Without any pictures, the records below should be reproduced exactly.

Provided data:
-=-=-

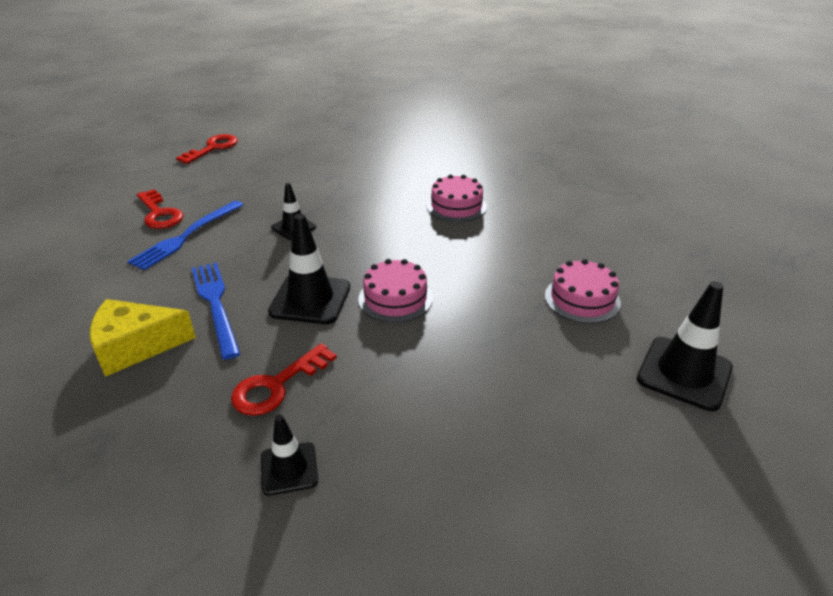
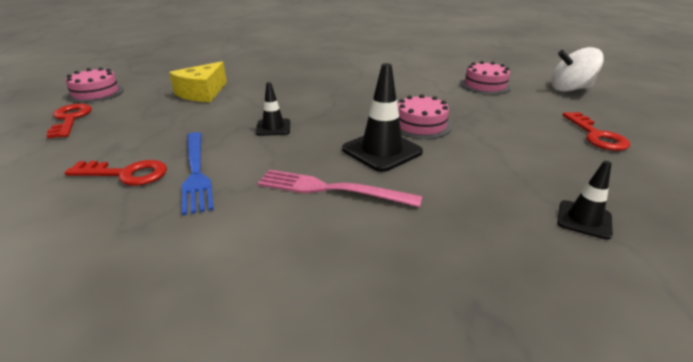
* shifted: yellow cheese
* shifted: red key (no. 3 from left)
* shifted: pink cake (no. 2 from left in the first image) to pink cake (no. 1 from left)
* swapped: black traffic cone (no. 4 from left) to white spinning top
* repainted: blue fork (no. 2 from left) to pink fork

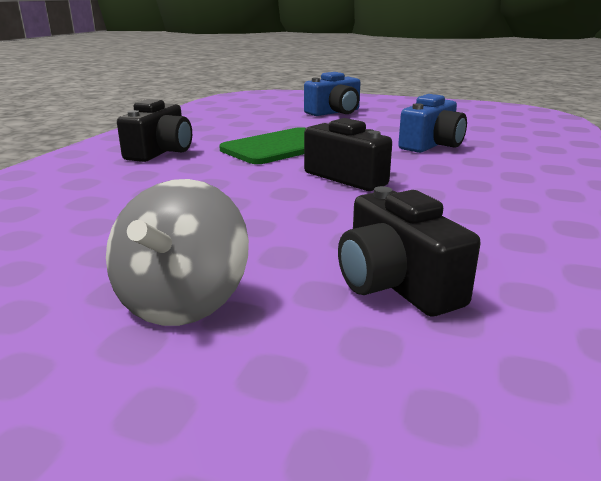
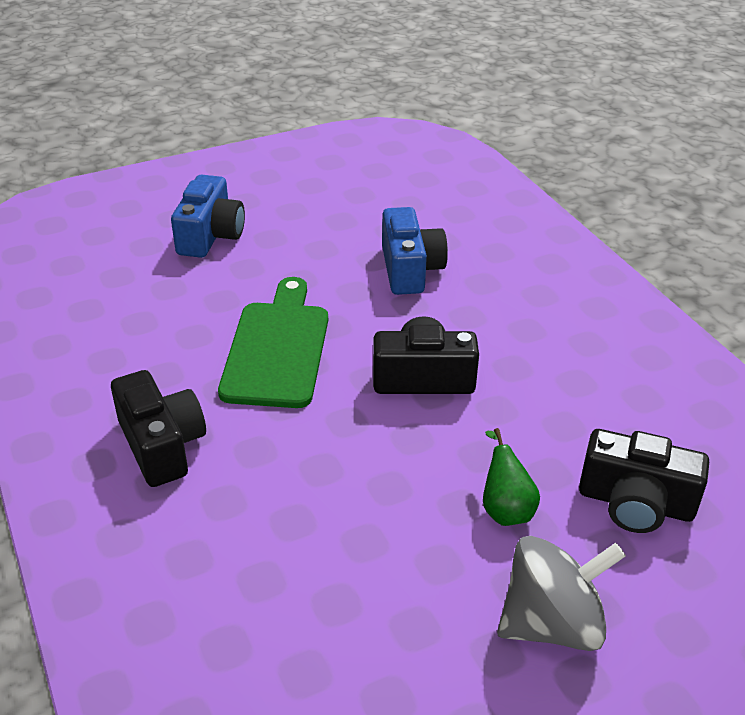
* new: green pear
* rotated: grey spinning top 75 degrees counterclockwise

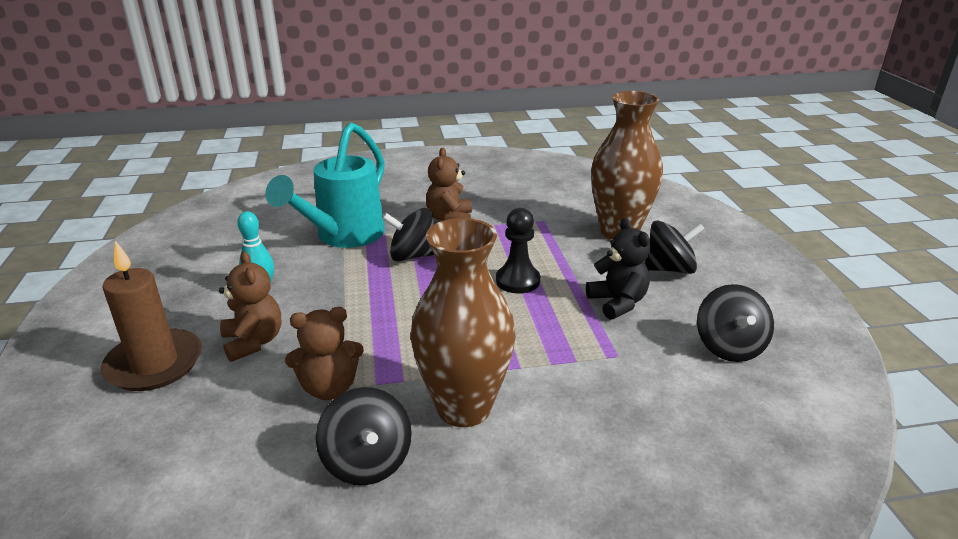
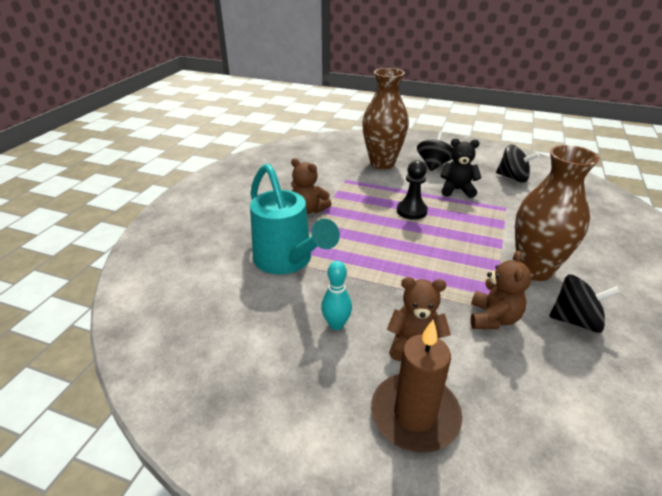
* gone: black spinning top (no. 2 from left)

-=-=-

Exercise result:
* shifted: yellow cheese
* shifted: red key (no. 3 from left)
* shifted: pink cake (no. 2 from left in the first image) to pink cake (no. 1 from left)
* swapped: black traffic cone (no. 4 from left) to white spinning top
* repainted: blue fork (no. 2 from left) to pink fork

* new: green pear
* rotated: grey spinning top 75 degrees counterclockwise

* gone: black spinning top (no. 2 from left)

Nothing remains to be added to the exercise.